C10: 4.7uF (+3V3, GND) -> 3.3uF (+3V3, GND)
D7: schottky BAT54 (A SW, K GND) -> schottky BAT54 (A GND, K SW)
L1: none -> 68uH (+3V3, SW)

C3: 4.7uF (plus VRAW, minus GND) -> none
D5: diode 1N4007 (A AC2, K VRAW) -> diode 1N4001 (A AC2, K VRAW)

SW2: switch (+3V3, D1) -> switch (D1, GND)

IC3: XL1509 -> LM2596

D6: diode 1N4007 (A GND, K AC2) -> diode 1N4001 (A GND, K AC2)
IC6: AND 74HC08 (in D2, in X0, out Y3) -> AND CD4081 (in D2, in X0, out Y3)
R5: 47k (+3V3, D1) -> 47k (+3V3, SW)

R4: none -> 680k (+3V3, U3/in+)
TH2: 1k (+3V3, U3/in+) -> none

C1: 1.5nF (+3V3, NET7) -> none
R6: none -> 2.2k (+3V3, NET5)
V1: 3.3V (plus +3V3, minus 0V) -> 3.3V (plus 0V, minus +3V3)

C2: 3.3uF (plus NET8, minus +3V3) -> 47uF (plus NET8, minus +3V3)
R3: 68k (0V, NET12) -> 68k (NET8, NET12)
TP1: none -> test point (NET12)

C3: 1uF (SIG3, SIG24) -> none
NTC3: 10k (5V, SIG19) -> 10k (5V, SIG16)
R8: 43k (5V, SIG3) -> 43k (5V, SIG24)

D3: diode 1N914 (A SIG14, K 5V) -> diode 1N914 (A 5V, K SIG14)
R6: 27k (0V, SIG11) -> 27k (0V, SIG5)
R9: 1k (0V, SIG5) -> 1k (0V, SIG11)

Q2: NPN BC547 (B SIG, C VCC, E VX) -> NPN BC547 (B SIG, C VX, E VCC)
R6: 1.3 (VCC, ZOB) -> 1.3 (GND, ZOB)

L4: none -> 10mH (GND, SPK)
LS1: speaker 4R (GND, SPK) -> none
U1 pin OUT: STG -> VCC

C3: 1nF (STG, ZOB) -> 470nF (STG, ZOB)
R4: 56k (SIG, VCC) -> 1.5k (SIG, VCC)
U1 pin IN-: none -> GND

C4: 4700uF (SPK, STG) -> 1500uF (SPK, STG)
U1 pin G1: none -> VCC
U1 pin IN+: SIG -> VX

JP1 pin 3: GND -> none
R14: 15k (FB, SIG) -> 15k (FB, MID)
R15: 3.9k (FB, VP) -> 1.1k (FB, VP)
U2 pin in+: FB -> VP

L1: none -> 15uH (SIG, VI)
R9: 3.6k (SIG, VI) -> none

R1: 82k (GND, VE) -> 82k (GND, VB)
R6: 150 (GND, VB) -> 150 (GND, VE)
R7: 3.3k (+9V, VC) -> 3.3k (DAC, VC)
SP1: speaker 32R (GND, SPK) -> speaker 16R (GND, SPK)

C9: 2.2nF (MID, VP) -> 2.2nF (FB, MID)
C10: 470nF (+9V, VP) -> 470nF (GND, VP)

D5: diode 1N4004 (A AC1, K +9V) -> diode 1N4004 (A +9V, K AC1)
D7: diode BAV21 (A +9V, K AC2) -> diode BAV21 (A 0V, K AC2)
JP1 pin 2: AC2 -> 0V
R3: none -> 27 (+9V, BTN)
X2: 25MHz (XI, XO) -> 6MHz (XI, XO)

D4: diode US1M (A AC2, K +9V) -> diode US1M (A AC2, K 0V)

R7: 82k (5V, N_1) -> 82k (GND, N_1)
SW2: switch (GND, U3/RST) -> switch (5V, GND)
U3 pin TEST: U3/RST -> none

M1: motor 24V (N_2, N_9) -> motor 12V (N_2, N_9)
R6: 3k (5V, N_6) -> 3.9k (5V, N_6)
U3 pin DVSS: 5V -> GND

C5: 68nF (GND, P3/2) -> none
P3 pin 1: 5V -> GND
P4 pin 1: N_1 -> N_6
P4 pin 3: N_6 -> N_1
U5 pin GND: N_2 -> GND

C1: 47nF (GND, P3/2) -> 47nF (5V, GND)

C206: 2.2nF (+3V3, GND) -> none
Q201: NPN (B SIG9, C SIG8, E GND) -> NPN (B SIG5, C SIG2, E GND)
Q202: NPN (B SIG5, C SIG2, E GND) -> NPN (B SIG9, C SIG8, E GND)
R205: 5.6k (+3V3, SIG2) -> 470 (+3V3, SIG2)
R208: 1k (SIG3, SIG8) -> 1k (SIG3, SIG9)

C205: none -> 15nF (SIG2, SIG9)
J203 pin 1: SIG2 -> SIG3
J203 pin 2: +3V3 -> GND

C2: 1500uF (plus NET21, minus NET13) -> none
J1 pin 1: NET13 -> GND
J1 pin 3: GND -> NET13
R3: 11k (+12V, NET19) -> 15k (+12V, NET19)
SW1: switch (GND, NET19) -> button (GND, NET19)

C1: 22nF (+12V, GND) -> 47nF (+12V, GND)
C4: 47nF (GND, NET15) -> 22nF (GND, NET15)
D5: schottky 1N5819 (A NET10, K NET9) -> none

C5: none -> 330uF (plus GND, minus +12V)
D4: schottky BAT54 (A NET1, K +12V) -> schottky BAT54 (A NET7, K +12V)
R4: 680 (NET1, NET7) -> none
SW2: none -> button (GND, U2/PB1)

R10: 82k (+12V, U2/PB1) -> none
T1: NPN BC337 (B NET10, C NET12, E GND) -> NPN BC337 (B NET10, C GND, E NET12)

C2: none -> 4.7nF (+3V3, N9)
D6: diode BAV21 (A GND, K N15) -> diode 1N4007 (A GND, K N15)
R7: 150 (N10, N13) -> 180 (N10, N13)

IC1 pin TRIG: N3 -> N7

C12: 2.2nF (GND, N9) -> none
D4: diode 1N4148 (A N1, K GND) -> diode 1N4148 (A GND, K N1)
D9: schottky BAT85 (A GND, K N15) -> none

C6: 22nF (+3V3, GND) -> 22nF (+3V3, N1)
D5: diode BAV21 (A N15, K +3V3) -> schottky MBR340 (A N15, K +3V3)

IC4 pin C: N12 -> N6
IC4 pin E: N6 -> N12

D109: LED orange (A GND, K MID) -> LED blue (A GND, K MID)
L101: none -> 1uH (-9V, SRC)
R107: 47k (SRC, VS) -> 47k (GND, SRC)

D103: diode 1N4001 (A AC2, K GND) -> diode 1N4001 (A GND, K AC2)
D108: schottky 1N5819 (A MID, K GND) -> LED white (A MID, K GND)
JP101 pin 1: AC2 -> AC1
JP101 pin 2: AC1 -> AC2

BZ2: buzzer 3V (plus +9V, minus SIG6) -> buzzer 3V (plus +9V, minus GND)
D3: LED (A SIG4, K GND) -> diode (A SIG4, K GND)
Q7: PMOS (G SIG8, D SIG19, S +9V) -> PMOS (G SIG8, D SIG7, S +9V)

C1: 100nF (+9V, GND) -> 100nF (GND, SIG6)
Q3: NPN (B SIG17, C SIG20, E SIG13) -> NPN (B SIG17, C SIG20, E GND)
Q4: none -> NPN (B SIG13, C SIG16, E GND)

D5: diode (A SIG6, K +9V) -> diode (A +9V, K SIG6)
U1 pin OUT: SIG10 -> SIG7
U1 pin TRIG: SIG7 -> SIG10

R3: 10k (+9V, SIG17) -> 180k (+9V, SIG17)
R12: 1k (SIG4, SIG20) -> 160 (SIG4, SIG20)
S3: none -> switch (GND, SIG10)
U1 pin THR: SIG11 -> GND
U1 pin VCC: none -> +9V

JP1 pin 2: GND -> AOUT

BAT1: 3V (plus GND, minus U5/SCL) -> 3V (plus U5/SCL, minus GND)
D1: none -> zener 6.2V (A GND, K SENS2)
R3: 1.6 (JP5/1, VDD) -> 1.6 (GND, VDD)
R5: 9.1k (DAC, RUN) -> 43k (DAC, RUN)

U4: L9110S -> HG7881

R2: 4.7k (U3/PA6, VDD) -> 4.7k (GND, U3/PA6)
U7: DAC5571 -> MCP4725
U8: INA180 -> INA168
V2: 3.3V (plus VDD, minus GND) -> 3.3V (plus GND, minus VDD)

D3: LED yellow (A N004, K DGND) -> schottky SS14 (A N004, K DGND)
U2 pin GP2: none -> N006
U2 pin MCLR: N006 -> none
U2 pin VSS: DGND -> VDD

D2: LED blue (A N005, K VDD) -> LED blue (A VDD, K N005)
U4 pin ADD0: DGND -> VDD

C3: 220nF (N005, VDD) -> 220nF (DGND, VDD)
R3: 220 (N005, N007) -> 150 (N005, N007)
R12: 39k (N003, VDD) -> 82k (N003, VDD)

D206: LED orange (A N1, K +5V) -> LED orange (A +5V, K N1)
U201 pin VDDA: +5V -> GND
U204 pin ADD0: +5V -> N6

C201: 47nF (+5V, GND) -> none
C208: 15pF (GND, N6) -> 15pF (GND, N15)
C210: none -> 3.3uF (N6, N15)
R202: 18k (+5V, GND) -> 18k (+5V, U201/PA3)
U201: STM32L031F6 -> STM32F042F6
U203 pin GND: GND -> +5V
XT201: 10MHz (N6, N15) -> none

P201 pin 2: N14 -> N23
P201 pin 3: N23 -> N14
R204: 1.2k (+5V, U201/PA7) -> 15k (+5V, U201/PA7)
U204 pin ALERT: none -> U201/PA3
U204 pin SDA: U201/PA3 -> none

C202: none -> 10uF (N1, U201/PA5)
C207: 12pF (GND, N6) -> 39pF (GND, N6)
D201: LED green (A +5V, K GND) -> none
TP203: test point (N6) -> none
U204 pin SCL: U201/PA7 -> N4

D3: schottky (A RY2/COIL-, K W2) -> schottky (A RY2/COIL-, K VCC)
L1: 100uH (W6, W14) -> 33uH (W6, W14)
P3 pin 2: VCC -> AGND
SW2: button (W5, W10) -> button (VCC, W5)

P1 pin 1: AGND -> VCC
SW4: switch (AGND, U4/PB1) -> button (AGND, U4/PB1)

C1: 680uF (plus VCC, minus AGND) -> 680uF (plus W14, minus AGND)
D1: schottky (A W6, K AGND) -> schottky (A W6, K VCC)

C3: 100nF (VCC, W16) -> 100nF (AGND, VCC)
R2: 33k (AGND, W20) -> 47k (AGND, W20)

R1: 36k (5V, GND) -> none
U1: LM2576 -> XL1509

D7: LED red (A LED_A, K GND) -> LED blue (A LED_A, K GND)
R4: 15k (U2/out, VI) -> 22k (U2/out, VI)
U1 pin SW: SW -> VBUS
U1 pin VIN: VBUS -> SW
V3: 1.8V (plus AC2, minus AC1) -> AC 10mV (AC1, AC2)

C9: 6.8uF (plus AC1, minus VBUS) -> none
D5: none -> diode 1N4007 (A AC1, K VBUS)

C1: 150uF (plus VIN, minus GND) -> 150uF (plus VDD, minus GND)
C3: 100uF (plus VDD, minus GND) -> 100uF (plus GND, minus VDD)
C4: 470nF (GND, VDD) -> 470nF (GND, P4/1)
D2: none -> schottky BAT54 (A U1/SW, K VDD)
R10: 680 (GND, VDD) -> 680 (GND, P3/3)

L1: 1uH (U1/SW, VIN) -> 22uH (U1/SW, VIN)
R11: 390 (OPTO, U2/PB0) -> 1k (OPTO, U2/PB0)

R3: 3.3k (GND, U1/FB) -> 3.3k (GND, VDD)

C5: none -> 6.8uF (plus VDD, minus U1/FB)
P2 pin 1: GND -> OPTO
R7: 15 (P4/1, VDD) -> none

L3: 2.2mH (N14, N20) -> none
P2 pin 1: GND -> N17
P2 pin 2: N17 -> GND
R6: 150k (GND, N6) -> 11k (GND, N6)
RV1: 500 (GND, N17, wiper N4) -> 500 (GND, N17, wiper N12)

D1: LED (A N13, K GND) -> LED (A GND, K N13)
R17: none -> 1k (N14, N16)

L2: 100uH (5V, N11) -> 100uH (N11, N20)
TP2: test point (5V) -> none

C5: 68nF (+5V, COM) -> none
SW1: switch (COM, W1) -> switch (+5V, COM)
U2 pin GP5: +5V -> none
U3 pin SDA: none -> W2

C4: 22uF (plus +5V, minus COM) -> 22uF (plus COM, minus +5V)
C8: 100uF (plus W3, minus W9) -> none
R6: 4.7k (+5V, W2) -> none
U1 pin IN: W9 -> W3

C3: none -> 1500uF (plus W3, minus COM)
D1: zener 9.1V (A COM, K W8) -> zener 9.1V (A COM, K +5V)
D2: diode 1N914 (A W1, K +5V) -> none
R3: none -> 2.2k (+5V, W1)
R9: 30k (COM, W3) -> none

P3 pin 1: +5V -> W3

▸ To do
Reproduce exactly the first line of the listing and every line after it, through the one containing "R6: 27k (0V, SIG11) -> 27k (0V, SIG5)". Nothing else belongs in the output.

▸ Answer for the task
C10: 4.7uF (+3V3, GND) -> 3.3uF (+3V3, GND)
D7: schottky BAT54 (A SW, K GND) -> schottky BAT54 (A GND, K SW)
L1: none -> 68uH (+3V3, SW)

C3: 4.7uF (plus VRAW, minus GND) -> none
D5: diode 1N4007 (A AC2, K VRAW) -> diode 1N4001 (A AC2, K VRAW)

SW2: switch (+3V3, D1) -> switch (D1, GND)

IC3: XL1509 -> LM2596

D6: diode 1N4007 (A GND, K AC2) -> diode 1N4001 (A GND, K AC2)
IC6: AND 74HC08 (in D2, in X0, out Y3) -> AND CD4081 (in D2, in X0, out Y3)
R5: 47k (+3V3, D1) -> 47k (+3V3, SW)

R4: none -> 680k (+3V3, U3/in+)
TH2: 1k (+3V3, U3/in+) -> none

C1: 1.5nF (+3V3, NET7) -> none
R6: none -> 2.2k (+3V3, NET5)
V1: 3.3V (plus +3V3, minus 0V) -> 3.3V (plus 0V, minus +3V3)

C2: 3.3uF (plus NET8, minus +3V3) -> 47uF (plus NET8, minus +3V3)
R3: 68k (0V, NET12) -> 68k (NET8, NET12)
TP1: none -> test point (NET12)

C3: 1uF (SIG3, SIG24) -> none
NTC3: 10k (5V, SIG19) -> 10k (5V, SIG16)
R8: 43k (5V, SIG3) -> 43k (5V, SIG24)

D3: diode 1N914 (A SIG14, K 5V) -> diode 1N914 (A 5V, K SIG14)
R6: 27k (0V, SIG11) -> 27k (0V, SIG5)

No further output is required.